*Required work*.
Select each line of the records that contains the string "kern", matching case exactly.

*Given records*.
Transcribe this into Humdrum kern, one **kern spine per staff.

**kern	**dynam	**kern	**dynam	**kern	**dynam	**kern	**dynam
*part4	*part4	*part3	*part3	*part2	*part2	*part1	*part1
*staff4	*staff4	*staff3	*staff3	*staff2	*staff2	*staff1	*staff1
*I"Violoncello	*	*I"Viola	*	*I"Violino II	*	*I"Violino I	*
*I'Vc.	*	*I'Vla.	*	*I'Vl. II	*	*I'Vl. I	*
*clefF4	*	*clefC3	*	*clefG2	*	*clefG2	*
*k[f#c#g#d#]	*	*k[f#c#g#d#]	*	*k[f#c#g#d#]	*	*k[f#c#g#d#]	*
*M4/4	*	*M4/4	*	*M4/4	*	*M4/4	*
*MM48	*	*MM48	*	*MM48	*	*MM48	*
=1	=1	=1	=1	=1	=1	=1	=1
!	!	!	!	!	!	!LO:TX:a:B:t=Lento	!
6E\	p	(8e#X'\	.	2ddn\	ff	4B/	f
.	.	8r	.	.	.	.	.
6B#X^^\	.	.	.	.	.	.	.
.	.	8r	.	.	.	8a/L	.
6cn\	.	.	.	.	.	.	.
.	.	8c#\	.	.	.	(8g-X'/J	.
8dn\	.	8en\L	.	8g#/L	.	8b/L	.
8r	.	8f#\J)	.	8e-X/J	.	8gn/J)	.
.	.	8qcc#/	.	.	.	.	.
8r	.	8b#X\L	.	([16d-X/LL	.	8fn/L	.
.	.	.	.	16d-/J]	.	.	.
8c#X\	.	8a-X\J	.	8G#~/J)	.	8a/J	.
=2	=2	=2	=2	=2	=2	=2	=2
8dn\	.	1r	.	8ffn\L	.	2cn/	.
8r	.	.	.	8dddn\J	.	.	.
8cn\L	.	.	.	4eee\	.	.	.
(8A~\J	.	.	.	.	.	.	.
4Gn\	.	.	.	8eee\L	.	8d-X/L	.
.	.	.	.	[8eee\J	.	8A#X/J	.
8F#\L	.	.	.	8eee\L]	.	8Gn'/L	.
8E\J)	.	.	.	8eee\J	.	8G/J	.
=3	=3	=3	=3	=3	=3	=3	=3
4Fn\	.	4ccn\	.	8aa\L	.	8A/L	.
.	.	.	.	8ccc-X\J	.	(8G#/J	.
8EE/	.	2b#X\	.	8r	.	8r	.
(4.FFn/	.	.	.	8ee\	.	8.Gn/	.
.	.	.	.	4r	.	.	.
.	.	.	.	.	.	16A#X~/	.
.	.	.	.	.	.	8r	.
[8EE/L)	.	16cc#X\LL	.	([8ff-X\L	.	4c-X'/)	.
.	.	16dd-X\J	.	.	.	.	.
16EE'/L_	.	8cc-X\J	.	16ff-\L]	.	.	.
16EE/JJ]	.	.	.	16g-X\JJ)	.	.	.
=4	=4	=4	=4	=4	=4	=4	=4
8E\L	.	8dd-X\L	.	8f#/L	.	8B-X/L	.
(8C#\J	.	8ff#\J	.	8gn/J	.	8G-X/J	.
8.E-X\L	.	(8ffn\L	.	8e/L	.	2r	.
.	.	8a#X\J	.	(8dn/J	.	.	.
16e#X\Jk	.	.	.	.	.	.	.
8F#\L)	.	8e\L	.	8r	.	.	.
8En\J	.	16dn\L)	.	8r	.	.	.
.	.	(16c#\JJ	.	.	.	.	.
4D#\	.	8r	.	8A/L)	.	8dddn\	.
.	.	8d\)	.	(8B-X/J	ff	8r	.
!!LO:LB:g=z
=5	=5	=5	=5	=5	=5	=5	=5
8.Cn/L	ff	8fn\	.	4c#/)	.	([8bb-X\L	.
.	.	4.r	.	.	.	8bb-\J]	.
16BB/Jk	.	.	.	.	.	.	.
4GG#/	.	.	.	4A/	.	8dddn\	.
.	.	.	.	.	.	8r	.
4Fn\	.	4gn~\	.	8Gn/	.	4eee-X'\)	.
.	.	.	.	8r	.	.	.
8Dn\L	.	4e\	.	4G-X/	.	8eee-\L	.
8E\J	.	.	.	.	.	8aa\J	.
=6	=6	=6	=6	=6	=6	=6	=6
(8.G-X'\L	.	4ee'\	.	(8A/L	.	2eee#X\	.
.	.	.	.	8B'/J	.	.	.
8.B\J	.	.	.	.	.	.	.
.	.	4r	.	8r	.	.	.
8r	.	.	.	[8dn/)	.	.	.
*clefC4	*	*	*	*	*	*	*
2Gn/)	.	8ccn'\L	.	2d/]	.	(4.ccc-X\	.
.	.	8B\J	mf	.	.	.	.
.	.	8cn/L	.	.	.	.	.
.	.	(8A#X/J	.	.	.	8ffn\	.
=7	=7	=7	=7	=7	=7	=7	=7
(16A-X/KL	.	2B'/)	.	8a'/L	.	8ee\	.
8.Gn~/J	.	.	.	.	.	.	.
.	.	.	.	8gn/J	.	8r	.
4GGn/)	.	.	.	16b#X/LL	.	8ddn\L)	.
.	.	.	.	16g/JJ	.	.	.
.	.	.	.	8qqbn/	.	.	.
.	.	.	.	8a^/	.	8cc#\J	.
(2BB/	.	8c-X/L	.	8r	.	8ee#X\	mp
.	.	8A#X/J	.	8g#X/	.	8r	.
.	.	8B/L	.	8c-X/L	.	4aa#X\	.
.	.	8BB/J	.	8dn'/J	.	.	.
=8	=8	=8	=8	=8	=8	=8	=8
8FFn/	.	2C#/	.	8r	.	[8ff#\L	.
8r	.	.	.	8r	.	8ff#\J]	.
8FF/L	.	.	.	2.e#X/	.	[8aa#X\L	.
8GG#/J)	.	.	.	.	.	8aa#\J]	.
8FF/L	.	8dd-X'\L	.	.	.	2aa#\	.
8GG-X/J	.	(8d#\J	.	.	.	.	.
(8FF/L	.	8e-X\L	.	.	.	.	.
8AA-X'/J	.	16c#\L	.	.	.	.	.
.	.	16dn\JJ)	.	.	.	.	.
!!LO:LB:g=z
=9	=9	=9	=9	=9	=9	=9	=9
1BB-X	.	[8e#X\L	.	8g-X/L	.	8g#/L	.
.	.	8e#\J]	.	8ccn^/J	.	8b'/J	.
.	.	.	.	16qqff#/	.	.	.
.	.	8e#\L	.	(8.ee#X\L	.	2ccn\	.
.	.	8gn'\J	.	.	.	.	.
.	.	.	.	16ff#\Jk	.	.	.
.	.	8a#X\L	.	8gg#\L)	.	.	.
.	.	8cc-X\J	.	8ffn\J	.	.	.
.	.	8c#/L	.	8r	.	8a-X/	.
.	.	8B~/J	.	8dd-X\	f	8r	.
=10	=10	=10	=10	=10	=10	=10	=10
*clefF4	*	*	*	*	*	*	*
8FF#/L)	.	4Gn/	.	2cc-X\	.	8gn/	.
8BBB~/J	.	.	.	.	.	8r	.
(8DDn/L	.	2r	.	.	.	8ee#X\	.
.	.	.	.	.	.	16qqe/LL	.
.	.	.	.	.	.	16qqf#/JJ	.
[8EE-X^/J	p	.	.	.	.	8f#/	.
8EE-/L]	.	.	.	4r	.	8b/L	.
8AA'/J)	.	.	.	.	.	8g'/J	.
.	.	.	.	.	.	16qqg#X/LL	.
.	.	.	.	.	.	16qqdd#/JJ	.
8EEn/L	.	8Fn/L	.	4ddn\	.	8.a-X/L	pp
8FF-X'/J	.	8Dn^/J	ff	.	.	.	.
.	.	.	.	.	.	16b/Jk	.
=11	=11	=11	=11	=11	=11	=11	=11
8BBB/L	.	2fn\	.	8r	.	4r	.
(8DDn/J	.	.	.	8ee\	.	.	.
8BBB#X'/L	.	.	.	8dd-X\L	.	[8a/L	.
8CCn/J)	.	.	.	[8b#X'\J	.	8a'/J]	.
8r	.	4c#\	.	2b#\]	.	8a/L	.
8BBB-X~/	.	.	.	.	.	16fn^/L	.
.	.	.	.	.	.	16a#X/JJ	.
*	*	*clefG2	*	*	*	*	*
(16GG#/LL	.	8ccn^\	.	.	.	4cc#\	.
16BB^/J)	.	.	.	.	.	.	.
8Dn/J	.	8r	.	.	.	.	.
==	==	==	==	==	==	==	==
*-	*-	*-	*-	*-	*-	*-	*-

*Result below*.
Transcribe this into Humdrum kern, one **kern spine per staff.
**kern	**dynam	**kern	**dynam	**kern	**dynam	**kern	**dynam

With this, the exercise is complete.